Excerpts from a dataset:
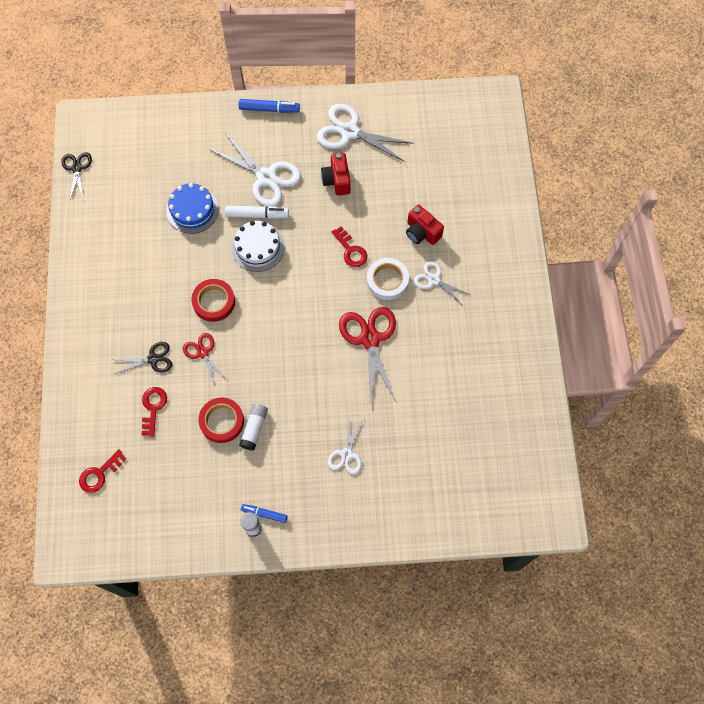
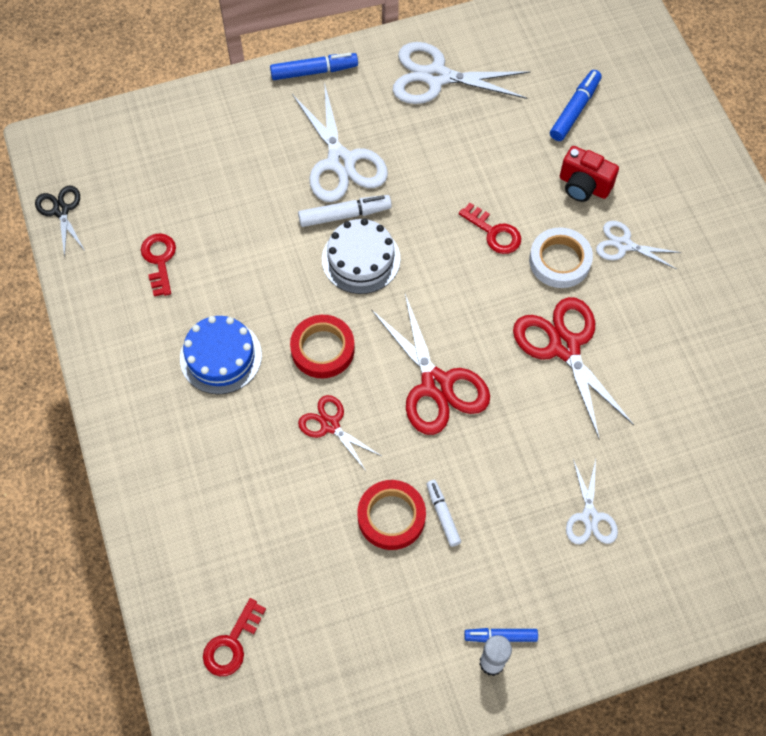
camera: 15 degrees left, 5 degrees down
(153, 359) = (259, 452): black scissors -> none
(153, 407) = (282, 523): red key -> red key (159, 260)
(192, 210) = (249, 229): blue cake -> blue cake (220, 356)
(254, 428) = (443, 515): white glue stick -> white marker
(266, 177) = (341, 162): white scissors -> white scissors turned 45 degrees clockwise
(278, 344) = (436, 385): none -> red scissors
(337, 180) = (441, 144): red camera -> none
(435, 177) = (575, 110): none -> blue marker

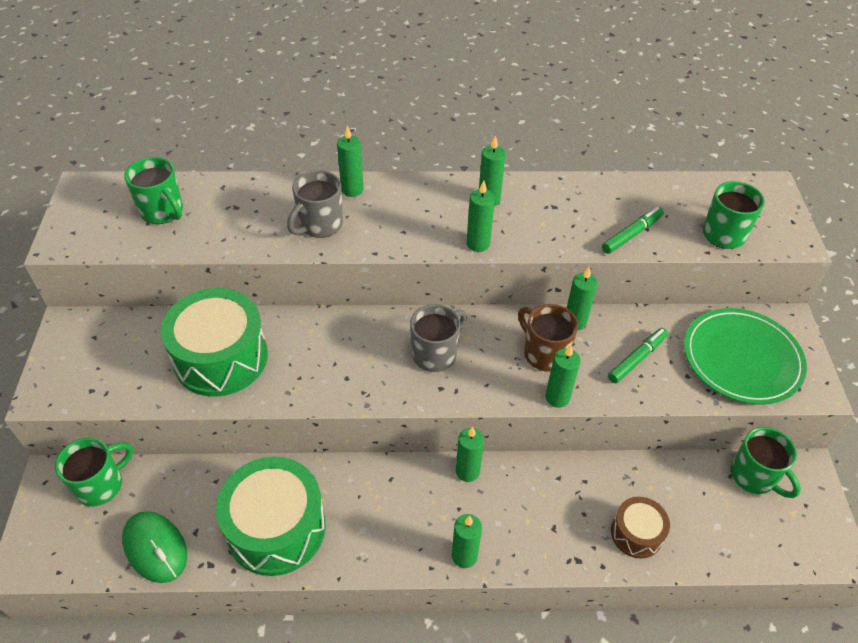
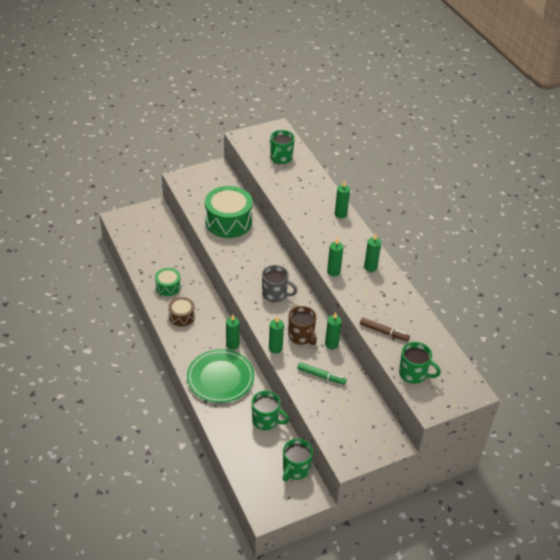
camera: 65 degrees right, 5 degrees down
(101, 485) = (160, 224): green mug -> green mug (266, 420)
(155, 548) = (140, 253): green mouse -> none
(276, 528) = (168, 287): green drum -> green drum, size x0.52
(319, 225) = (307, 211): grey mug -> none
(464, 556) = (186, 356): green candle -> none
(544, 353) = (301, 336): brown mug -> brown mug turned 120 degrees clockwise
(631, 234) = (384, 332): green marker -> brown marker
(636, 533) = (232, 421): brown drum -> brown drum (182, 316)
(742, 359) = (350, 424): green plate -> green plate (220, 378)

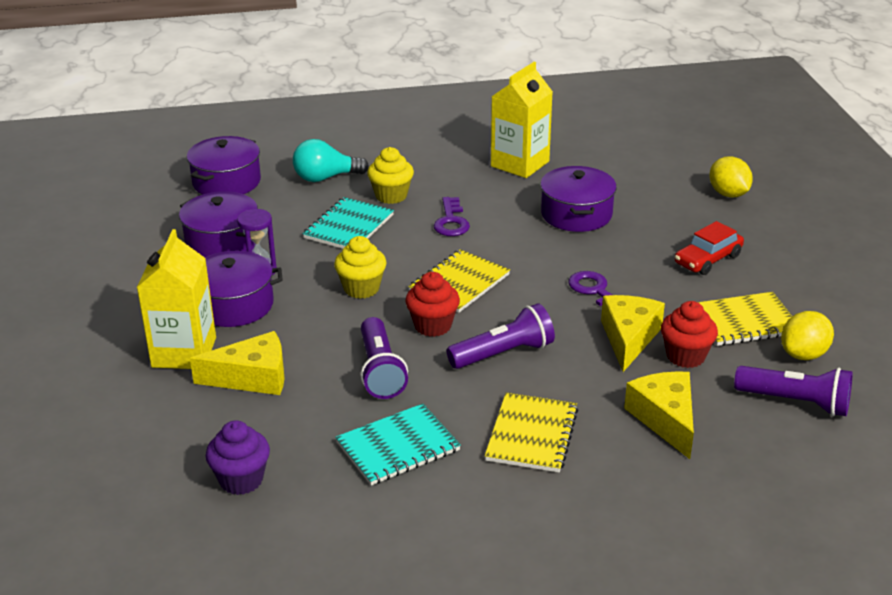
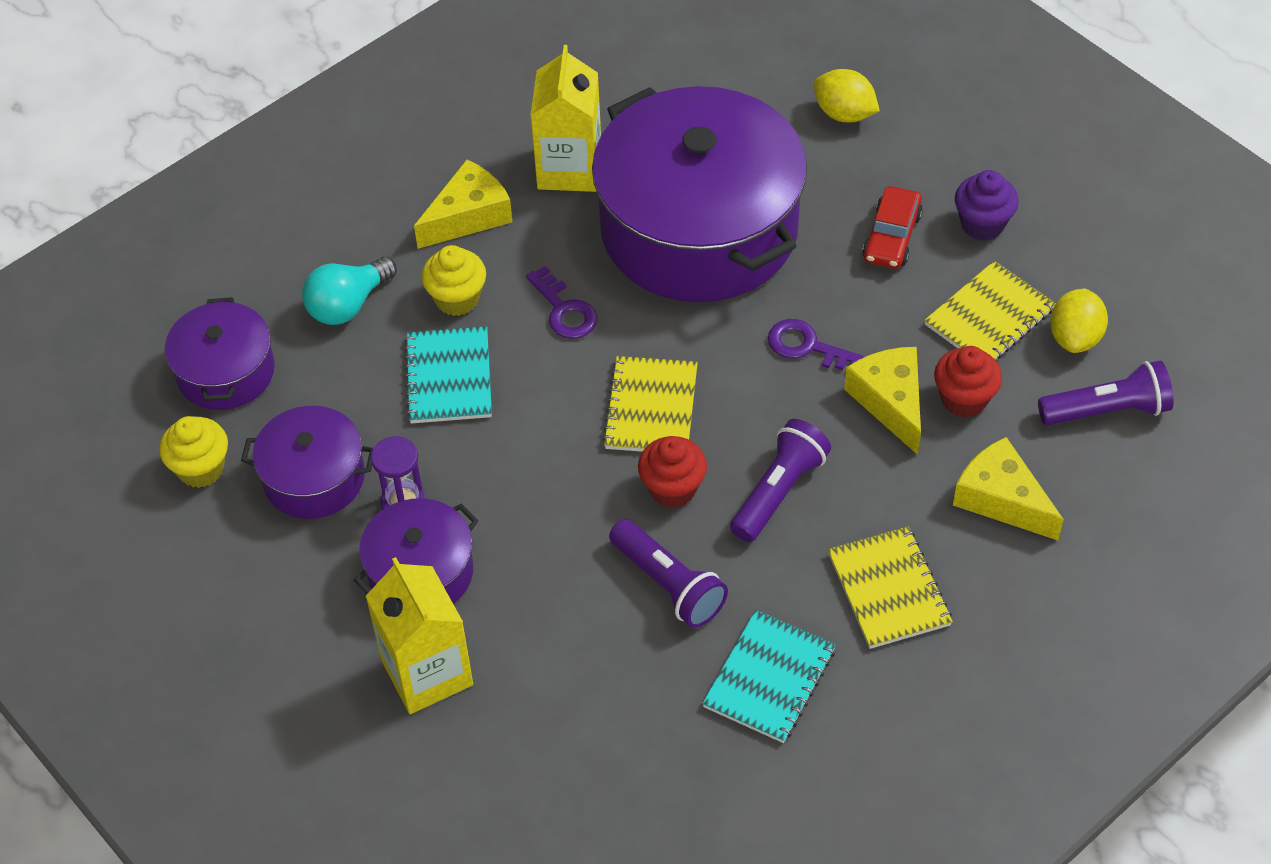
camera: 30 degrees left, 20 degrees up
(241, 480) = (646, 809): purple cupcake -> purple cupcake (982, 224)
(252, 377) = (537, 667): yellow cheese -> yellow cheese (468, 216)
(361, 288) = (547, 471): yellow cupcake -> yellow cupcake (201, 469)
(576, 214) = (699, 229): purple pot -> purple pot, size x2.09

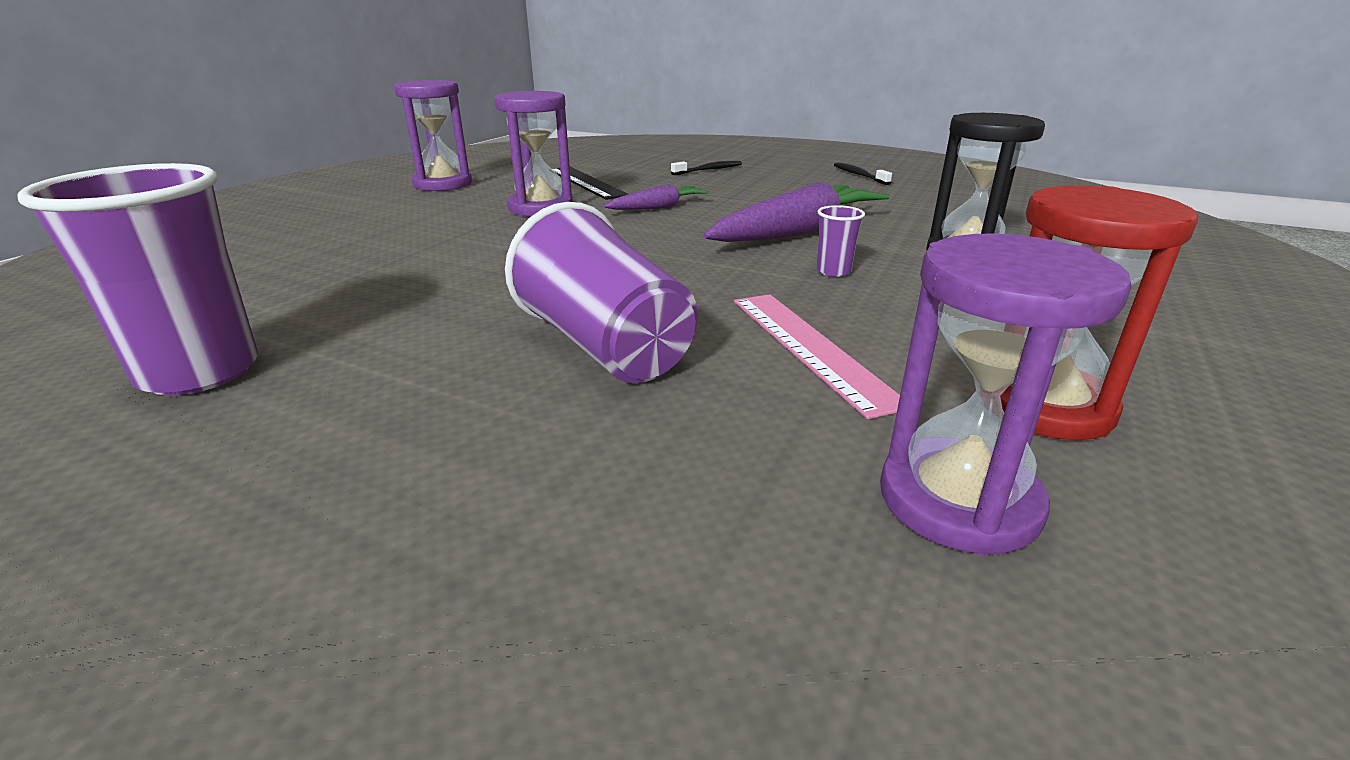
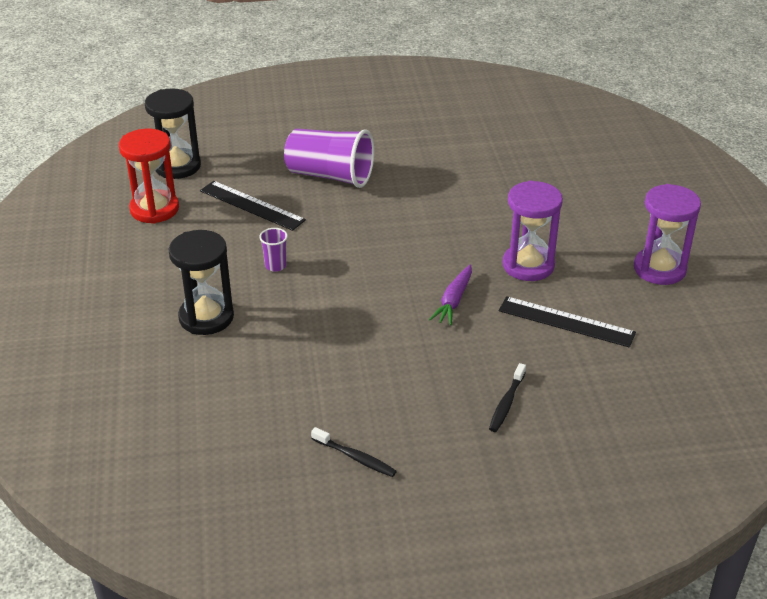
camera: 145 degrees right, 10 degrees up
(199, 372) = (447, 117): purple cup -> none
(798, 232) = (326, 304): purple carrot -> none
(810, 348) = (252, 205): pink ruler -> black ruler
(958, 501) = (177, 166): purple hourglass -> black hourglass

## Directions for this task:
Only the pictures are to be left out; write out all the other data exactly.

## Written solution:
camera: 15 degrees left, 5 degrees down
(153, 359) = (259, 452): black scissors -> none
(153, 407) = (282, 523): red key -> red key (159, 260)
(192, 210) = (249, 229): blue cake -> blue cake (220, 356)
(254, 428) = (443, 515): white glue stick -> white marker
(266, 177) = (341, 162): white scissors -> white scissors turned 45 degrees clockwise
(278, 344) = (436, 385): none -> red scissors
(337, 180) = (441, 144): red camera -> none
(435, 177) = (575, 110): none -> blue marker

camera: 65 degrees right, 5 degrees down
(101, 485) = (160, 224): green mug -> green mug (266, 420)
(155, 548) = (140, 253): green mouse -> none
(276, 528) = (168, 287): green drum -> green drum, size x0.52
(319, 225) = (307, 211): grey mug -> none
(464, 556) = (186, 356): green candle -> none
(544, 353) = (301, 336): brown mug -> brown mug turned 120 degrees clockwise
(631, 234) = (384, 332): green marker -> brown marker
(636, 533) = (232, 421): brown drum -> brown drum (182, 316)
(742, 359) = (350, 424): green plate -> green plate (220, 378)

camera: 30 degrees left, 20 degrees up
(241, 480) = (646, 809): purple cupcake -> purple cupcake (982, 224)
(252, 377) = (537, 667): yellow cheese -> yellow cheese (468, 216)
(361, 288) = (547, 471): yellow cupcake -> yellow cupcake (201, 469)
(576, 214) = (699, 229): purple pot -> purple pot, size x2.09

camera: 145 degrees right, 10 degrees up
(199, 372) = (447, 117): purple cup -> none
(798, 232) = (326, 304): purple carrot -> none
(810, 348) = (252, 205): pink ruler -> black ruler
(958, 501) = (177, 166): purple hourglass -> black hourglass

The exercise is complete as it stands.